(Stepwise shape edit descriptions)
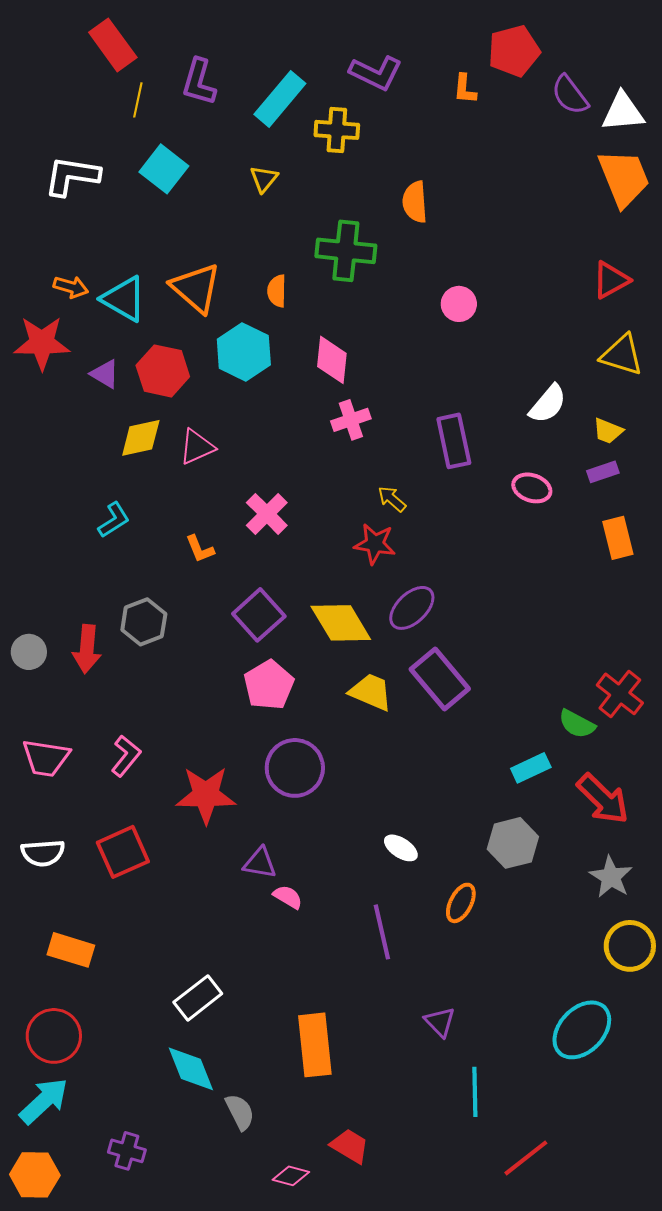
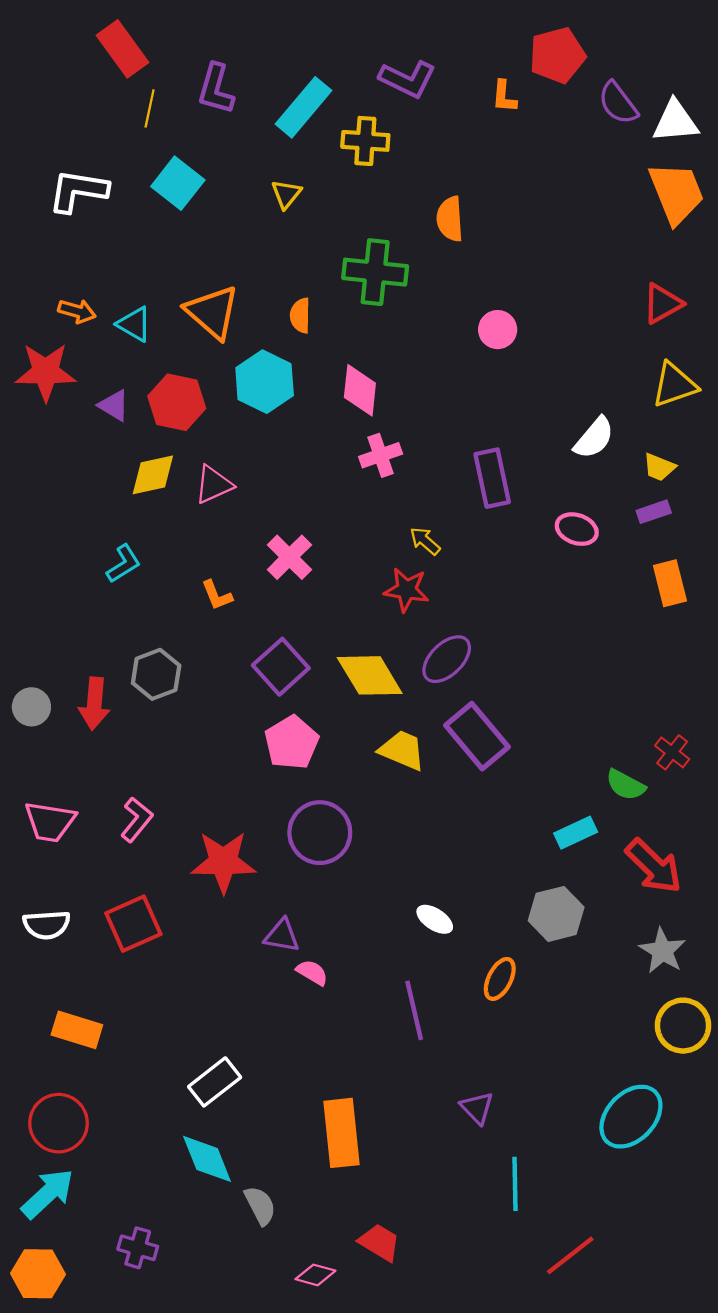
cyan triangle: (124, 299) -> (134, 324), size x0.7
yellow triangle: (622, 355) -> (674, 385), turned -36
red cross: (620, 694) -> (672, 752), size x0.7

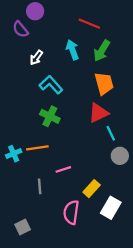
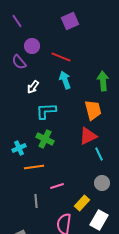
red line: (89, 24) -> (61, 57), moved
green arrow: (102, 51) -> (103, 81), moved, turned 144
cyan L-shape: (51, 85) -> (46, 111), turned -50
cyan cross: (14, 154) -> (19, 148), moved
gray circle: (120, 156) -> (102, 183), moved

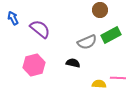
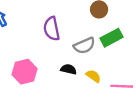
purple semicircle: (40, 29) -> (52, 29), moved, turned -140
yellow semicircle: (99, 84) -> (93, 76), moved, turned 32

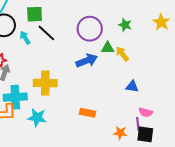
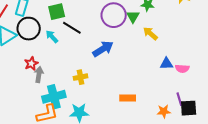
green triangle: (108, 48) -> (133, 17), moved, turned -48
blue arrow: (87, 61) -> (103, 49), moved
yellow cross: (45, 83) -> (80, 77), size x0.6
pink semicircle: (146, 112) -> (182, 69), moved

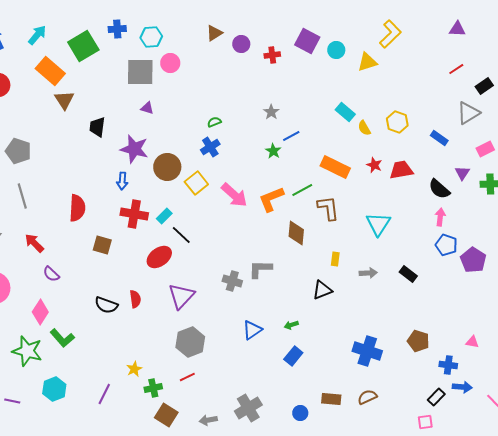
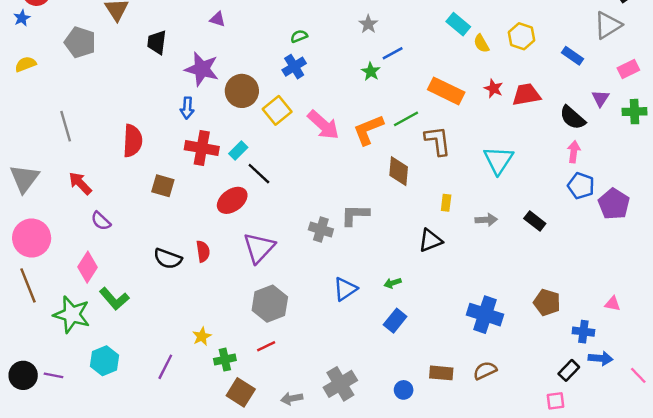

_REQUIRED ACTION_: Pictures stay out. Repeat only the lines from the beginning of the data through the line that has "green triangle: (108, 48)".

_TASK RESULT_:
cyan triangle: (124, 299) -> (134, 324), size x0.7
yellow triangle: (622, 355) -> (674, 385), turned -36
red cross: (620, 694) -> (672, 752), size x0.7

red line: (89, 24) -> (61, 57), moved
green arrow: (102, 51) -> (103, 81), moved, turned 144
cyan L-shape: (51, 85) -> (46, 111), turned -50
cyan cross: (14, 154) -> (19, 148), moved
gray circle: (120, 156) -> (102, 183), moved

purple semicircle: (40, 29) -> (52, 29), moved, turned -140
yellow semicircle: (99, 84) -> (93, 76), moved, turned 32

green triangle: (108, 48) -> (133, 17), moved, turned -48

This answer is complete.